TASK STATEMENT: Can you reproduce the stretch from the start of the records through the line containing "This screenshot has height=640, width=853.", substituting "white shiny panda" for every "white glossy panda" and leaving everything else unchanged?
(RECORDS SHOWN begins)
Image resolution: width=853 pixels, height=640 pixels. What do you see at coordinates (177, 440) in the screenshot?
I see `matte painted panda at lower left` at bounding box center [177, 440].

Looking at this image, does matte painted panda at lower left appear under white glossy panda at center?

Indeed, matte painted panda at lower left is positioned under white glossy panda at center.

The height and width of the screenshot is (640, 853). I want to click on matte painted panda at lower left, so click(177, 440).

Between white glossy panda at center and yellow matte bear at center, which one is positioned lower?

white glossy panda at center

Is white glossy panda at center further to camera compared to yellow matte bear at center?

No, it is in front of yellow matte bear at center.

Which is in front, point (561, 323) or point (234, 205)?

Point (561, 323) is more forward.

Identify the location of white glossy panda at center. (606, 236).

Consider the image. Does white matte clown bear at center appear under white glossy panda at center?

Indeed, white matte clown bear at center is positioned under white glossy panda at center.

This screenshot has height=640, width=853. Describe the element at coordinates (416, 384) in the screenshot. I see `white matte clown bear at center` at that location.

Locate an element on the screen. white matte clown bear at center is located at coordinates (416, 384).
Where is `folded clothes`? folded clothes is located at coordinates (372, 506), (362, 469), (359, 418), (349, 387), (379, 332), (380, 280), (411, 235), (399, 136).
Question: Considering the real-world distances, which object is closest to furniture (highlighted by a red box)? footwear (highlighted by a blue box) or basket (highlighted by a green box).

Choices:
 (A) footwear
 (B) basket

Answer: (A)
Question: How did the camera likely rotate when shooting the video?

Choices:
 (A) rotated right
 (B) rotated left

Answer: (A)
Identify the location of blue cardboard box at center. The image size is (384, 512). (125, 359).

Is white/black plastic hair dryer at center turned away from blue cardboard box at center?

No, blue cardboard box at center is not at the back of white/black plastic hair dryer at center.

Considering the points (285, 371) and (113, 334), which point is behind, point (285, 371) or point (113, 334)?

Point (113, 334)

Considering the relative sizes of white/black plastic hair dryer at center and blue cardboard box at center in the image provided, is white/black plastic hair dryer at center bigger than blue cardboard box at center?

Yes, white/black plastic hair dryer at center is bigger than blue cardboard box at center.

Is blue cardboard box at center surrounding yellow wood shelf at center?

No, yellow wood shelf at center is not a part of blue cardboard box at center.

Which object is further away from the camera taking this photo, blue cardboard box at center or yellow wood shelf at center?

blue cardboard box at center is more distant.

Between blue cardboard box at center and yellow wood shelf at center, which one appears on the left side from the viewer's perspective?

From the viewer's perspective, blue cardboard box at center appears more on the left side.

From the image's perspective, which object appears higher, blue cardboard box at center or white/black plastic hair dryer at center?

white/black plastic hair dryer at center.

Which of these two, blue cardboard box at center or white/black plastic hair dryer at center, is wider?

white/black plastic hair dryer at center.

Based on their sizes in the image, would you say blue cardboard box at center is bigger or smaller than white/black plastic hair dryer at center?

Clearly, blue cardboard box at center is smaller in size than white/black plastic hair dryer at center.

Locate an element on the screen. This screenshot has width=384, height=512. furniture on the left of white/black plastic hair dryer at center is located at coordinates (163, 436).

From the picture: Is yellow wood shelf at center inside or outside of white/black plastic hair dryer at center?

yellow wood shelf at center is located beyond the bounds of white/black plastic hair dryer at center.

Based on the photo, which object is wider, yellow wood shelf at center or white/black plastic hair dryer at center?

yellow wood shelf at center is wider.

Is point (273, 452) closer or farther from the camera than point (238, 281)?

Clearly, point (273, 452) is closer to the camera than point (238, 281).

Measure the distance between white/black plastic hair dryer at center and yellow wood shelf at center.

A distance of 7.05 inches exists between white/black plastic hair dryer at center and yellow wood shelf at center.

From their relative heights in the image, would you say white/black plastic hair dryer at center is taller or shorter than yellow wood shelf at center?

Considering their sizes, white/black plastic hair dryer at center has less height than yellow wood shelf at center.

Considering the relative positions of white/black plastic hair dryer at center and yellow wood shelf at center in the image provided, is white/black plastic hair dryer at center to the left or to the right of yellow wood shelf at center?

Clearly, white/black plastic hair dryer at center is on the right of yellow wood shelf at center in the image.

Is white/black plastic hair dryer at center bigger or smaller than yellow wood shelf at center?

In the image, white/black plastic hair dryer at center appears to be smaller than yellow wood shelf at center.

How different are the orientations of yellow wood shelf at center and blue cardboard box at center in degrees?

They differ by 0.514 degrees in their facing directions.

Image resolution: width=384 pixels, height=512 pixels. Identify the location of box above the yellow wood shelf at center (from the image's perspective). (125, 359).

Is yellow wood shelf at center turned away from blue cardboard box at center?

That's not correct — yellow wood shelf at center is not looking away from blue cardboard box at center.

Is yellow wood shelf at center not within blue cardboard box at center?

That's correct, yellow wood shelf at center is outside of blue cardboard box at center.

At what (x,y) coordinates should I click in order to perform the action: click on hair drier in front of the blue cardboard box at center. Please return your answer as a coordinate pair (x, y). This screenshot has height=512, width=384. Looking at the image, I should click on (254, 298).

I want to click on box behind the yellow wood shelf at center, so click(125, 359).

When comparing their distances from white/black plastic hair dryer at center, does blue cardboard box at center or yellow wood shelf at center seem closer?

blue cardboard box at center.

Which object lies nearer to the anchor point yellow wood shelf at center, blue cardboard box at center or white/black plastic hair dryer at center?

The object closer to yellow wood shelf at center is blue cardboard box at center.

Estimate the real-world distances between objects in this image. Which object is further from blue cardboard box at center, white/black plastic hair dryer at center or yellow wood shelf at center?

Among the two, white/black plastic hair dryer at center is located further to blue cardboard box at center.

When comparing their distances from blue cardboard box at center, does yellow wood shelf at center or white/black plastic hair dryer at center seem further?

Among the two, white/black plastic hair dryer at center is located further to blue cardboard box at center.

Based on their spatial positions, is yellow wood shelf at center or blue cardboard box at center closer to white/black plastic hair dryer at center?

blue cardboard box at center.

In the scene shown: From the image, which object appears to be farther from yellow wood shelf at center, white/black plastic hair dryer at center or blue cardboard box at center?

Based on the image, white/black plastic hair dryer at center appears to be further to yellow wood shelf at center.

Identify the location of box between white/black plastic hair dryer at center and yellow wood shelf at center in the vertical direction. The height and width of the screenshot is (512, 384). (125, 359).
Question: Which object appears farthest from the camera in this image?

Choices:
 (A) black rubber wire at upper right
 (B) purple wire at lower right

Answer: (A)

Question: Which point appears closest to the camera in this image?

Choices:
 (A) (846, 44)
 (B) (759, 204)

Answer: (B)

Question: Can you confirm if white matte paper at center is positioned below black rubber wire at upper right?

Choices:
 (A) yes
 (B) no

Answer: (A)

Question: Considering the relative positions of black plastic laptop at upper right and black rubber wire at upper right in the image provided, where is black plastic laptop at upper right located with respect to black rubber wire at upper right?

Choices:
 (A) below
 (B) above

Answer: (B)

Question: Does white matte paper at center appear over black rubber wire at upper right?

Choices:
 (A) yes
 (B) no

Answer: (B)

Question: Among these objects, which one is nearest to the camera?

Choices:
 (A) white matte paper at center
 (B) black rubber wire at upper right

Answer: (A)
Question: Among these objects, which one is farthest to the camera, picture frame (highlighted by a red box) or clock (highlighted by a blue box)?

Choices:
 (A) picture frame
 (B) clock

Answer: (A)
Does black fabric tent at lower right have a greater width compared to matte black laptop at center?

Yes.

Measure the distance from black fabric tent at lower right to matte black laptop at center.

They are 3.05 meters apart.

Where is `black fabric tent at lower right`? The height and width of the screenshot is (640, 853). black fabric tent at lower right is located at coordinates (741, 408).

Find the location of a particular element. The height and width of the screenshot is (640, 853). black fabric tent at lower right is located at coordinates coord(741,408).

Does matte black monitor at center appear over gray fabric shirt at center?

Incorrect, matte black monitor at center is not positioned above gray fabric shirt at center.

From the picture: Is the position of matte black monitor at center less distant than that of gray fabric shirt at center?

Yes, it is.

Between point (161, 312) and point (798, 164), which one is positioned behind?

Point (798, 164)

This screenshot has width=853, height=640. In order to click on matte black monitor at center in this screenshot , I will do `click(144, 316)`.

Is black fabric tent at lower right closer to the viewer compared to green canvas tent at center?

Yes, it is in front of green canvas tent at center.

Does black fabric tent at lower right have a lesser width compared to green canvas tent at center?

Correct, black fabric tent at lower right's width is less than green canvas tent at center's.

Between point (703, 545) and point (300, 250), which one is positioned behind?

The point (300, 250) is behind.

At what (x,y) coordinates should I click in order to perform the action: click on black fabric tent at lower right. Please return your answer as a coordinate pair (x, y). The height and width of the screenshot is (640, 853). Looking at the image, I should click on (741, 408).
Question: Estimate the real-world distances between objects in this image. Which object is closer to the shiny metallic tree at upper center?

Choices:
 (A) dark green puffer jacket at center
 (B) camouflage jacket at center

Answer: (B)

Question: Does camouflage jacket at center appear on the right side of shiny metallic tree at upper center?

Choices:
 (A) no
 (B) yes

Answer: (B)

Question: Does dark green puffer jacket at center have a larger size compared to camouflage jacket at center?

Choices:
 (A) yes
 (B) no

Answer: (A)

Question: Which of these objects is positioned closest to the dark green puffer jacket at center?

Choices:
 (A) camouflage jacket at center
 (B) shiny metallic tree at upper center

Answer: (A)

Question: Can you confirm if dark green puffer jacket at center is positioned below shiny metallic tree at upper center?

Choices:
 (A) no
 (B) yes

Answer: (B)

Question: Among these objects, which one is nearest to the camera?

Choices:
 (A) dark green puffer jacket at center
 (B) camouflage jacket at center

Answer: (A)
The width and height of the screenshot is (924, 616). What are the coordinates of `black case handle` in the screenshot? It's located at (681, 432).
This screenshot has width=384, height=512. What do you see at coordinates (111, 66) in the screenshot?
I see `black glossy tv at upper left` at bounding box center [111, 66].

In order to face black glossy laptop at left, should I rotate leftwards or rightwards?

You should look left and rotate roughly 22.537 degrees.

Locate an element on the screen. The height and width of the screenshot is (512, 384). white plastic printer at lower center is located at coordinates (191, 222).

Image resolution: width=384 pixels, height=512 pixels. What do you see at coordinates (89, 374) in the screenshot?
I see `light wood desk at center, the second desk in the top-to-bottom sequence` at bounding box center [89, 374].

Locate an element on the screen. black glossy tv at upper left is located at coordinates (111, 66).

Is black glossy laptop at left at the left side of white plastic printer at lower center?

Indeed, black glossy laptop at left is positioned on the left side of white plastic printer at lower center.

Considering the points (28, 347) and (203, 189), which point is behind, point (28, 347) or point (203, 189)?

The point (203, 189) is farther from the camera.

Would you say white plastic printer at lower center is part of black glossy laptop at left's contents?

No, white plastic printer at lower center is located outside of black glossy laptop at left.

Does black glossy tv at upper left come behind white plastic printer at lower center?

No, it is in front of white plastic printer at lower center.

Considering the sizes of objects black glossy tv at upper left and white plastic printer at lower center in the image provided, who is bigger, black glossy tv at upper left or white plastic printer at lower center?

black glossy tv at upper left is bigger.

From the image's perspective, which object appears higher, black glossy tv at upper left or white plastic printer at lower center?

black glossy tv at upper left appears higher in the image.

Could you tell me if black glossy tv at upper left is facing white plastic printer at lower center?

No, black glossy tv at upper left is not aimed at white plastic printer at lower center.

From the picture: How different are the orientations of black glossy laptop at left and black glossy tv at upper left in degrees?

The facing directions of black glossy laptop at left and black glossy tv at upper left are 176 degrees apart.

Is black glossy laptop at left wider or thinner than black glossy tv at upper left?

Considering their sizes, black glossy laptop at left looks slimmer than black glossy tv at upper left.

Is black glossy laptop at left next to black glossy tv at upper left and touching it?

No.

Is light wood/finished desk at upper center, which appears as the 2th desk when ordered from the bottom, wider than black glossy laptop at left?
(RECORDS SHOWN ends)
EXERCISE RESPONSE:
Image resolution: width=853 pixels, height=640 pixels. What do you see at coordinates (177, 440) in the screenshot?
I see `matte painted panda at lower left` at bounding box center [177, 440].

Looking at this image, does matte painted panda at lower left appear under white shiny panda at center?

Indeed, matte painted panda at lower left is positioned under white shiny panda at center.

The height and width of the screenshot is (640, 853). I want to click on matte painted panda at lower left, so click(177, 440).

Between white shiny panda at center and yellow matte bear at center, which one is positioned lower?

white shiny panda at center

Is white shiny panda at center further to camera compared to yellow matte bear at center?

No, it is in front of yellow matte bear at center.

Which is in front, point (561, 323) or point (234, 205)?

Point (561, 323) is more forward.

Identify the location of white shiny panda at center. (606, 236).

Consider the image. Does white matte clown bear at center appear under white shiny panda at center?

Indeed, white matte clown bear at center is positioned under white shiny panda at center.

This screenshot has height=640, width=853. Describe the element at coordinates (416, 384) in the screenshot. I see `white matte clown bear at center` at that location.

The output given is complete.